WORK ORDER
Please give back only the lines below from the one containing "none -> purple brick E7 level 1" to the one containing "yellow brick L1", each repeated word for word, both ends included.

----------------------------------------

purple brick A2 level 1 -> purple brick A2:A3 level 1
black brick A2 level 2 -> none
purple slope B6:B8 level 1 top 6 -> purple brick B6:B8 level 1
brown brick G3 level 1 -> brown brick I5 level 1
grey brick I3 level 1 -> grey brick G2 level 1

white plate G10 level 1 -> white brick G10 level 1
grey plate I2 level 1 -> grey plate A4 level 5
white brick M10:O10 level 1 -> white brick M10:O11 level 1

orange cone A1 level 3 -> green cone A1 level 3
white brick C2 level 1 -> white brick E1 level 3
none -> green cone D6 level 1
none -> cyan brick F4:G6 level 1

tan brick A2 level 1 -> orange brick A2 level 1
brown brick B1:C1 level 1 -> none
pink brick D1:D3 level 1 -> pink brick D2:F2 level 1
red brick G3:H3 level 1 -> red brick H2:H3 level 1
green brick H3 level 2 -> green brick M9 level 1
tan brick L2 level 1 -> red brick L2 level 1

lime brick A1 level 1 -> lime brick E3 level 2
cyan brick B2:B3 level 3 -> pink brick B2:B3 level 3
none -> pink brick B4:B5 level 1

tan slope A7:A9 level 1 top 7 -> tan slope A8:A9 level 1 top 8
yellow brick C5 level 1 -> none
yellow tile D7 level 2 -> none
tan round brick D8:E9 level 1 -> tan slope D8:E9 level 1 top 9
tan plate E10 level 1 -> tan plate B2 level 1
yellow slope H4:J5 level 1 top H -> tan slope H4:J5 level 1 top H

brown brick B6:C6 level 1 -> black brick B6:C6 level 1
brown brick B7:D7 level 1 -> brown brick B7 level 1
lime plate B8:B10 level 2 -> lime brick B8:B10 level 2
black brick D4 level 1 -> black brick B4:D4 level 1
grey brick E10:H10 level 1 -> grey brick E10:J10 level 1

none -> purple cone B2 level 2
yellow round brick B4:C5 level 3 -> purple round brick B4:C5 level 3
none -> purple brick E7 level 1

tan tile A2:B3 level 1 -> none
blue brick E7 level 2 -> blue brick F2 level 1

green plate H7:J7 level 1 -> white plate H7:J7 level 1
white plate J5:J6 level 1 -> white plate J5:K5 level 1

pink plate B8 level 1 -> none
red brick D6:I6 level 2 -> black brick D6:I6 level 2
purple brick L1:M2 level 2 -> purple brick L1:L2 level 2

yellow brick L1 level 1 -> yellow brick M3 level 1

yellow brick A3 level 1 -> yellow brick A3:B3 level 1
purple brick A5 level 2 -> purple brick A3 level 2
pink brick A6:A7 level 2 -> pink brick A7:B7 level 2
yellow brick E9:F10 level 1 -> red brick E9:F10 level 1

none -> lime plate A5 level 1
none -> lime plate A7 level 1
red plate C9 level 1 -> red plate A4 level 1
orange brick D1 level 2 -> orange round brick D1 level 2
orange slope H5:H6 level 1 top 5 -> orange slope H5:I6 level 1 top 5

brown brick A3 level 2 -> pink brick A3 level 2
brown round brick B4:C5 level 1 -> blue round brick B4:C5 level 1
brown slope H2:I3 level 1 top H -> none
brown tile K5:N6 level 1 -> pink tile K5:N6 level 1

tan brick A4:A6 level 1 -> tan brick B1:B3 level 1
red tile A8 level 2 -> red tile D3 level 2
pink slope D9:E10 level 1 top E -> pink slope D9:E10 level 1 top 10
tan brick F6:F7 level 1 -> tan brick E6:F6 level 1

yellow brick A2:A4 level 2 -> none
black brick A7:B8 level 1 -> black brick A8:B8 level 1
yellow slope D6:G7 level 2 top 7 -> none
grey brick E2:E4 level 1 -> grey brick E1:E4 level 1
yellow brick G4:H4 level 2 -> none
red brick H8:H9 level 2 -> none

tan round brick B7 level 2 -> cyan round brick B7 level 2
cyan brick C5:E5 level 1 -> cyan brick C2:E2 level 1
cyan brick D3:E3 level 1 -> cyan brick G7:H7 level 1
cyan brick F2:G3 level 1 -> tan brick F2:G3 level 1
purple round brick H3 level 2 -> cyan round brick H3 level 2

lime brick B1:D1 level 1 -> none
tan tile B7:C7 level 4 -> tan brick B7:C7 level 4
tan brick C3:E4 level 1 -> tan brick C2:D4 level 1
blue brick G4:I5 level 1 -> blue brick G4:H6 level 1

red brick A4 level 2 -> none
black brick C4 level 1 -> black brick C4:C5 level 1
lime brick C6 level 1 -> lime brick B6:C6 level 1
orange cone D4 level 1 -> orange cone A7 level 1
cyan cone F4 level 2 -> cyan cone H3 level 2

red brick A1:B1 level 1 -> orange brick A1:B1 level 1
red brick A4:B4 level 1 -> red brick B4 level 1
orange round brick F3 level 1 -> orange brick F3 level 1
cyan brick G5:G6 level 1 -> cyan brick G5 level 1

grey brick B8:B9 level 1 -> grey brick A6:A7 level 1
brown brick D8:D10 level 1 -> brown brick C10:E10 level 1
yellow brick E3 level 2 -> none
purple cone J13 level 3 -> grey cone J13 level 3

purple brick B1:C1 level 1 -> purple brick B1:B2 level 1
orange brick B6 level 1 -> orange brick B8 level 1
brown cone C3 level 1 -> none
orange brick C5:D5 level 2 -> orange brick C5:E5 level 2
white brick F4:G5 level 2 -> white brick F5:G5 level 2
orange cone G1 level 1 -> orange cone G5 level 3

----------------------------------------

RESULT
none -> purple brick E7 level 1

tan tile A2:B3 level 1 -> none
blue brick E7 level 2 -> blue brick F2 level 1

green plate H7:J7 level 1 -> white plate H7:J7 level 1
white plate J5:J6 level 1 -> white plate J5:K5 level 1

pink plate B8 level 1 -> none
red brick D6:I6 level 2 -> black brick D6:I6 level 2
purple brick L1:M2 level 2 -> purple brick L1:L2 level 2

yellow brick L1 level 1 -> yellow brick M3 level 1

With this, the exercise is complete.